THE TASK
Rewrite everything in the data from the line containing "shaped (819, 1131)" down to the line containing "grommets (732, 1244)", both included, as a Markdown table with the columns No. and Line. Put one numbered row per line and leave out blank lines.
※
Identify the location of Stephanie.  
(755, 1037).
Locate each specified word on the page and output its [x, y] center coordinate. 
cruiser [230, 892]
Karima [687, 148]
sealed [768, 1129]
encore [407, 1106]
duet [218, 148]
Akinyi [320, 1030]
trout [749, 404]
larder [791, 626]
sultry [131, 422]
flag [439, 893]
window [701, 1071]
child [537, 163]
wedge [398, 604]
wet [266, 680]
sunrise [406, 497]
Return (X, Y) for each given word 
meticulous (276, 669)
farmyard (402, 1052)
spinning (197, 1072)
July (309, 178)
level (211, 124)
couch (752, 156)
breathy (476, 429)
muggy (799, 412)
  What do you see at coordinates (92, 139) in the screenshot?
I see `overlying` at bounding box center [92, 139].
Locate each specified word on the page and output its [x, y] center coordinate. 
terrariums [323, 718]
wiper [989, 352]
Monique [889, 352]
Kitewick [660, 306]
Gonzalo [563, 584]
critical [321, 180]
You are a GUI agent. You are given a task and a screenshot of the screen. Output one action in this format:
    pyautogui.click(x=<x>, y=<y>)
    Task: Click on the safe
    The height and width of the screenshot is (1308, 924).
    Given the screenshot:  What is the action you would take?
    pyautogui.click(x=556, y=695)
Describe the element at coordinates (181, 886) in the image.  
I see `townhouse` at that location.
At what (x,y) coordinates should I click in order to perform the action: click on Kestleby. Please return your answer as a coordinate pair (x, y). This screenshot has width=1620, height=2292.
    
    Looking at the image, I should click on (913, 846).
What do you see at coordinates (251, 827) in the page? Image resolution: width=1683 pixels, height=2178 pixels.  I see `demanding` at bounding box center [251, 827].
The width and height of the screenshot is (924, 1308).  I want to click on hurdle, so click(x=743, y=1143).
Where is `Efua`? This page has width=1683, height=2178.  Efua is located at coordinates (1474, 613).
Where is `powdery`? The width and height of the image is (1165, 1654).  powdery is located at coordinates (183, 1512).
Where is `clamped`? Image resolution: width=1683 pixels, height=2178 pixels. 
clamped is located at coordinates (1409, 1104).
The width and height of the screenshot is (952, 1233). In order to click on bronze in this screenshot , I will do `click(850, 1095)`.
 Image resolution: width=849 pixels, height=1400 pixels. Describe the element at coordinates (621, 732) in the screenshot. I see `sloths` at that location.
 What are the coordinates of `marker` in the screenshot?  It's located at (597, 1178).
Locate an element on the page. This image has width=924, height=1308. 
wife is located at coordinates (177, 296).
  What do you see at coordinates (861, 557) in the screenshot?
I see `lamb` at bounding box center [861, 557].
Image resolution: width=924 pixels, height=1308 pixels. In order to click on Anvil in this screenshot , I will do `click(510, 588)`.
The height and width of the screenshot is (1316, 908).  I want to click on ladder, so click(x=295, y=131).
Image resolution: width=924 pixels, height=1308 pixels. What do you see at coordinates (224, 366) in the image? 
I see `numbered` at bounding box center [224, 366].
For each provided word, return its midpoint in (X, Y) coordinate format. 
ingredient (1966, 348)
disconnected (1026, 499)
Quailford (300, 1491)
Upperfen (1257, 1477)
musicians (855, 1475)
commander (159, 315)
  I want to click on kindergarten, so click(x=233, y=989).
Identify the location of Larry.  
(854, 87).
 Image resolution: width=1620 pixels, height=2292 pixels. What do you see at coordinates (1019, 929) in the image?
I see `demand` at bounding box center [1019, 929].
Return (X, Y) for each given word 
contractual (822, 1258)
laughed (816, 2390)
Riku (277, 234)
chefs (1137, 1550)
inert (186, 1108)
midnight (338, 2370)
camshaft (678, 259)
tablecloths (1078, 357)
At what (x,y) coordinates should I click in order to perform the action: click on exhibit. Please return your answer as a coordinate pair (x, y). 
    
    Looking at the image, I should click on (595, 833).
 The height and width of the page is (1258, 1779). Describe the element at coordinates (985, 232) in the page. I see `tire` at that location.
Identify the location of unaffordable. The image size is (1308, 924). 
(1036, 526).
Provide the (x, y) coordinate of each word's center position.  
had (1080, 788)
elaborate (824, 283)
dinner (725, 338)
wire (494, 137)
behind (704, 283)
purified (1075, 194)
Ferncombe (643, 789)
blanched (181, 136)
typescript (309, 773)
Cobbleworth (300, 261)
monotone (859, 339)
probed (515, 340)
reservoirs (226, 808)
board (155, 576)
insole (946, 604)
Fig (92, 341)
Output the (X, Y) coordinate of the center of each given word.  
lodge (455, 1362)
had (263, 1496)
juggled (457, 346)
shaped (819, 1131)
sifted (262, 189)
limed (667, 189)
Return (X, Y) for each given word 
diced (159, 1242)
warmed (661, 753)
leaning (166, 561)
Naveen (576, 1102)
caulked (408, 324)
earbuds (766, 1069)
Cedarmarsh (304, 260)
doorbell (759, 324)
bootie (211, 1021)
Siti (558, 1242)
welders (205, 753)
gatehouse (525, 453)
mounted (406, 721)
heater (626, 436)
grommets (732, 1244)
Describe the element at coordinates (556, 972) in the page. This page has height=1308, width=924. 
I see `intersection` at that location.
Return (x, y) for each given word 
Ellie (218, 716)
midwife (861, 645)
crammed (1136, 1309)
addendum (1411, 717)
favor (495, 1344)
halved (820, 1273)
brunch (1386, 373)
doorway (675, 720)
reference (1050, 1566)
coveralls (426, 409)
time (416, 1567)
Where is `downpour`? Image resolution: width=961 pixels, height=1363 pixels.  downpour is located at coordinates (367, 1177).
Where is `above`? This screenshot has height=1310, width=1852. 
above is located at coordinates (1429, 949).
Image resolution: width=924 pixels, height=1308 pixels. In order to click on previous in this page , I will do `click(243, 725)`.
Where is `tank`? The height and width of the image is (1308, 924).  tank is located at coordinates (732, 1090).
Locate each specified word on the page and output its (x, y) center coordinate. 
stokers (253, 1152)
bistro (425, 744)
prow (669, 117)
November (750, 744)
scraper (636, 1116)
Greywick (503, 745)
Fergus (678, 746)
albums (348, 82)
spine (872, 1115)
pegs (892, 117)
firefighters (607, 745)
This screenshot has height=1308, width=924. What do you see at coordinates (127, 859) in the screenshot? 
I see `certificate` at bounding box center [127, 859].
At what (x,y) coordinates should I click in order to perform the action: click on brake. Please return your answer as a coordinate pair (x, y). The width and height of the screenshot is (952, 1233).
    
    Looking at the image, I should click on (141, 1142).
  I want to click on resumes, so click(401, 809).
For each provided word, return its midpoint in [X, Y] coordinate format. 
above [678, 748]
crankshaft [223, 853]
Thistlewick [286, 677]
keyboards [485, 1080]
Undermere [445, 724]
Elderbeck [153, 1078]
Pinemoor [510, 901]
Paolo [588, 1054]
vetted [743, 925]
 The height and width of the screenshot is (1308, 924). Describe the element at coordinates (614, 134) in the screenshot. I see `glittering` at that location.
※
EXERCISE ANSWER
| No. | Line |
|---|---|
| 1 | shaped (819, 1131) |
| 2 | sifted (262, 189) |
| 3 | limed (667, 189) |
| 4 | Return (X, Y) for each given word  |
| 5 | diced (159, 1242) |
| 6 | warmed (661, 753) |
| 7 | leaning (166, 561) |
| 8 | Naveen (576, 1102) |
| 9 | caulked (408, 324) |
| 10 | earbuds (766, 1069) |
| 11 | Cedarmarsh (304, 260) |
| 12 | doorbell (759, 324) |
| 13 | bootie (211, 1021) |
| 14 | Siti (558, 1242) |
| 15 | welders (205, 753) |
| 16 | gatehouse (525, 453) |
| 17 | mounted (406, 721) |
| 18 | heater (626, 436) |
| 19 | grommets (732, 1244) |